##### RECORDS SUPPLIED
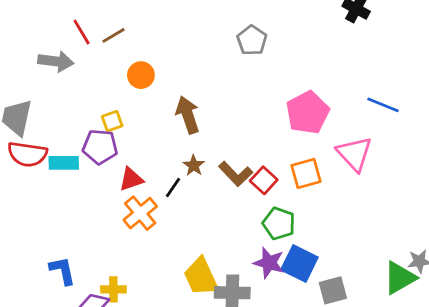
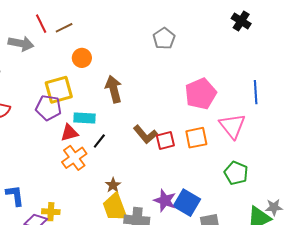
blue line: (383, 105) -> (256, 92), turned 60
yellow square: (112, 121) -> (59, 90), size x1.8
cyan rectangle: (64, 163) -> (84, 118), moved
brown star: (194, 165) -> (113, 185), moved
red square: (264, 180) -> (165, 140), turned 30
green pentagon: (279, 223) -> (236, 173), moved

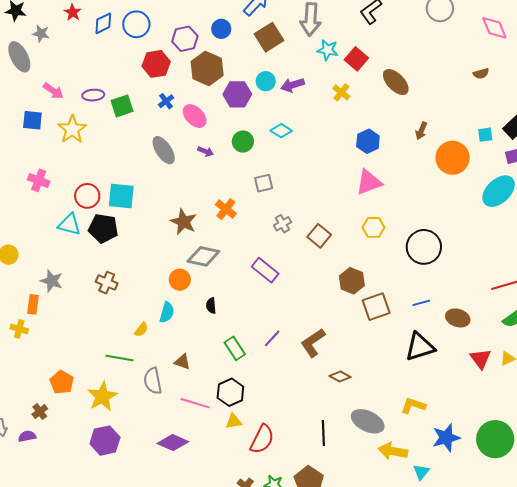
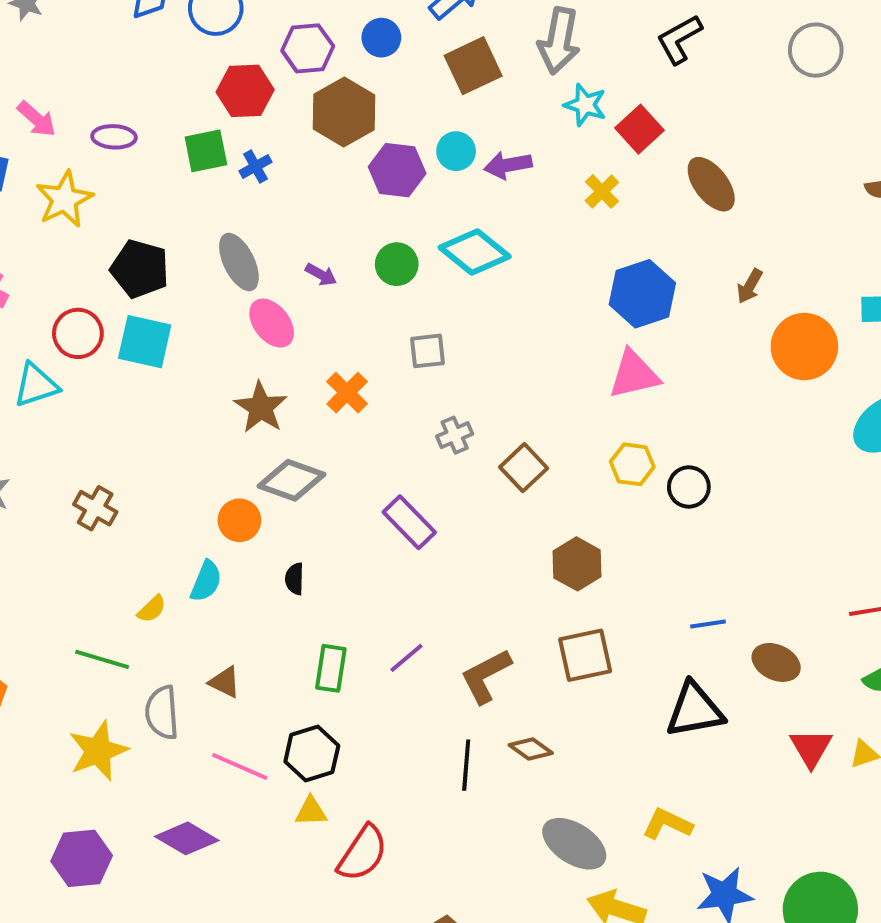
green square: (122, 106) -> (206, 151), moved
pink ellipse: (195, 116) -> (272, 323), moved
cyan diamond: (281, 131) -> (475, 252), size x1.6
blue hexagon: (368, 141) -> (642, 294), size x1.4
cyan triangle: (69, 224) -> (36, 385), turned -40
black pentagon: (103, 228) -> (140, 269), moved
black circle: (424, 247) -> (689, 487), moved, size x0.6
brown square: (376, 307) -> (585, 655), moved
green rectangle: (235, 348) -> (331, 668), turned 35
yellow star: (102, 396) -> (98, 751), moved
black line: (323, 433) -> (466, 765), moved
purple hexagon: (105, 441) -> (82, 858), moved

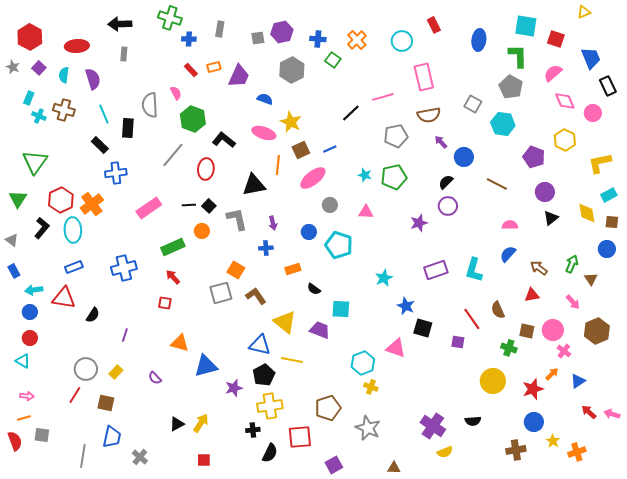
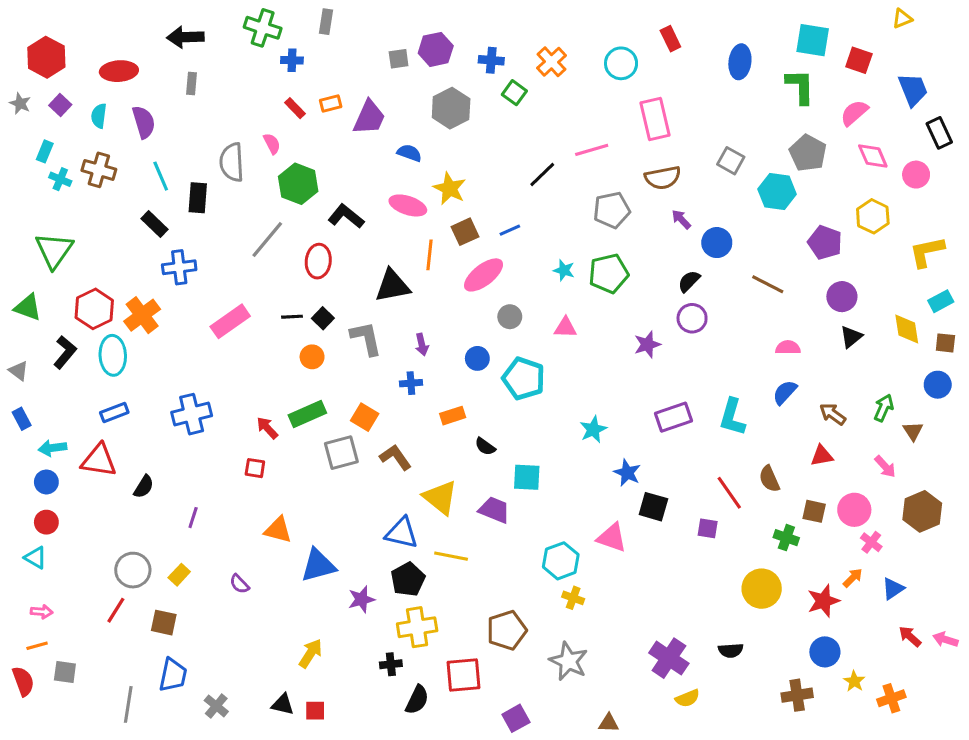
gray rectangle: (220, 29) -> (326, 22), moved
gray pentagon: (511, 87) -> (808, 153), moved
green triangle: (18, 199) -> (28, 307), turned -42
green rectangle: (173, 247) -> (307, 414), moved
black triangle: (177, 424) -> (283, 704), moved, turned 42

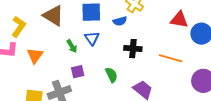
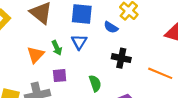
blue semicircle: (120, 21) -> (111, 27), turned 40
orange triangle: (35, 56) -> (36, 55), moved

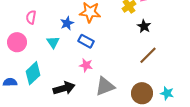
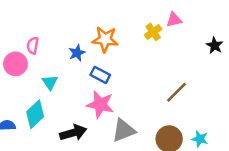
black star: (144, 26) -> (215, 45), moved
pink circle: (17, 42) -> (15, 64), moved
cyan triangle: (53, 42) -> (50, 82), moved
pink star: (86, 65) -> (100, 104), size x1.6

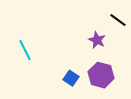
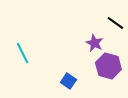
purple hexagon: (101, 75) -> (108, 66), moved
##########
▶ _YOUR INSTRUCTIONS_: Check the lines above and copy each one that includes "blue".

▶ _RESPONSE TO THE EXERCISE_:
blue line: (383, 105) -> (256, 92), turned 60
blue hexagon: (368, 141) -> (642, 294), size x1.4
blue semicircle: (120, 21) -> (111, 27), turned 40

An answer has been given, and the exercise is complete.